→ **Work to complete**
Retype, exactly as they appear below, the lines between the line holding "black capsule: 6 -> 4" and the line holding "white toothbrush: 2 -> 6", both ends included.

→ **Input material**
*** Block opens ***
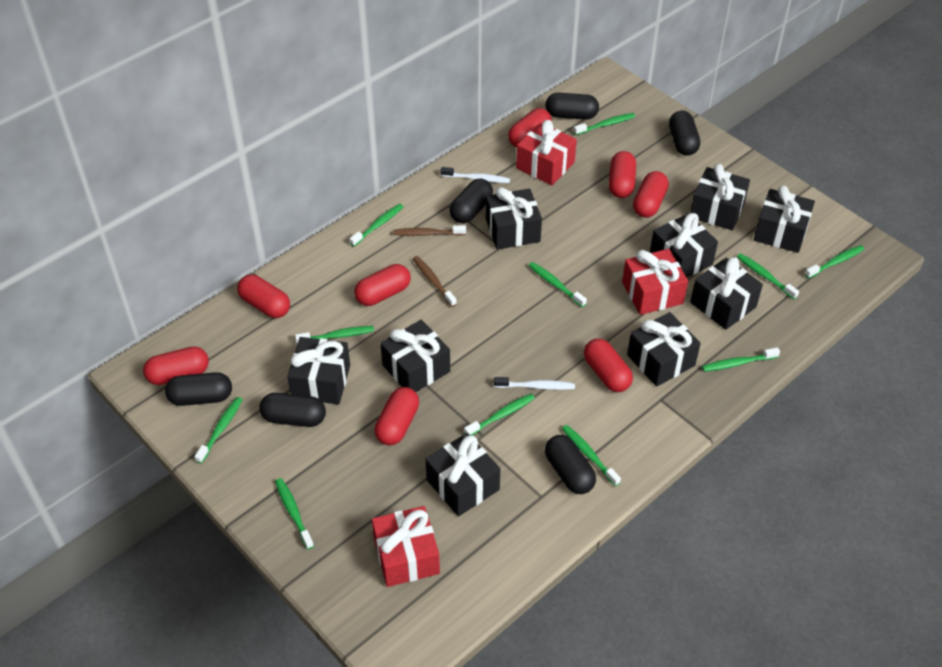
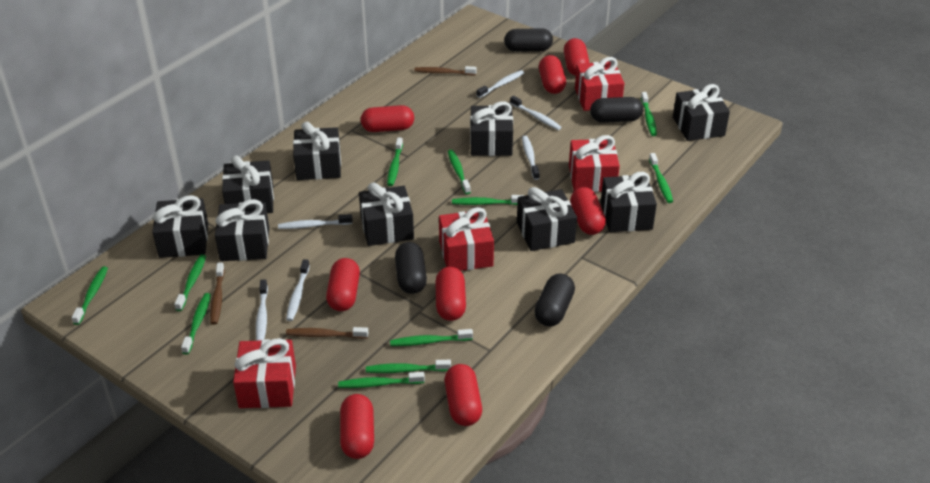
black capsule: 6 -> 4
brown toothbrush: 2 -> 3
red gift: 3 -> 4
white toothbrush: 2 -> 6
*** Block closes ***
*** Block opens ***
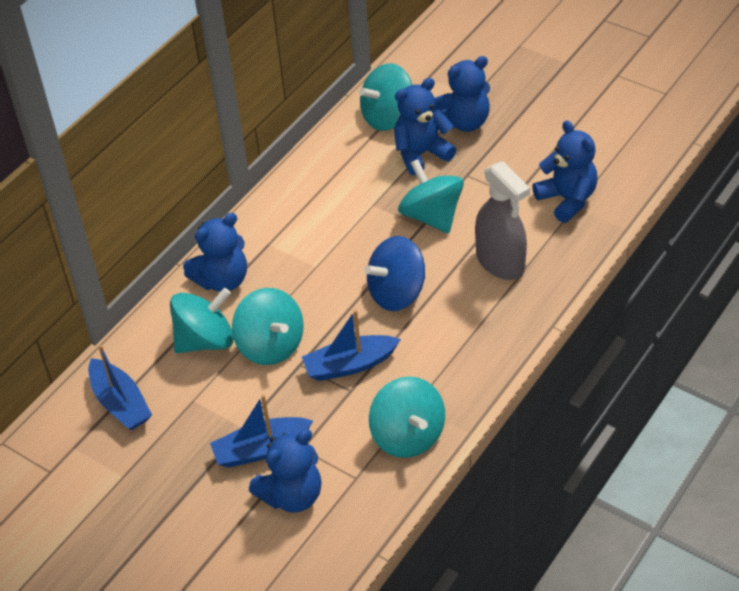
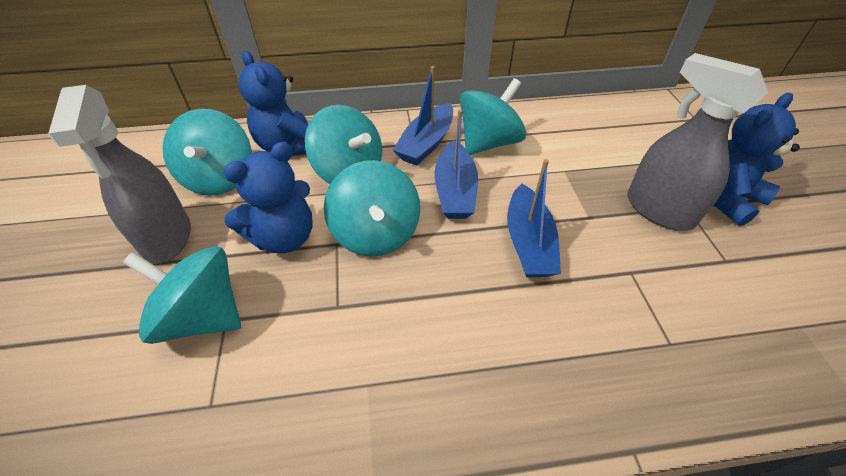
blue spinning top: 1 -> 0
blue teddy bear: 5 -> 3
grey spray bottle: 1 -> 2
*** Block closes ***
*** Block opens ***
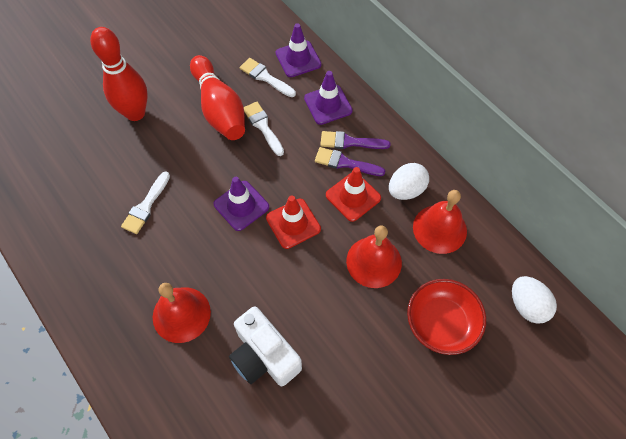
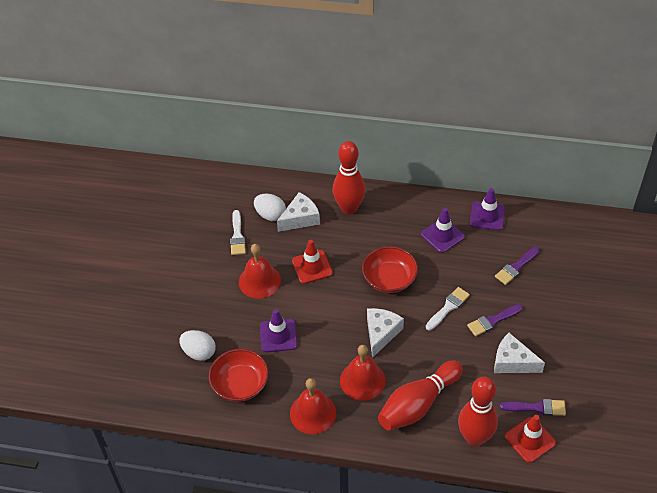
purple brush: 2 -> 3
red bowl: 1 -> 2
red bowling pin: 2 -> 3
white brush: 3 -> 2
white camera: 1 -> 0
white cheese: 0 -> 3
*** Block closes ***
→ **Response**
black capsule: 6 -> 4
brown toothbrush: 2 -> 3
red gift: 3 -> 4
white toothbrush: 2 -> 6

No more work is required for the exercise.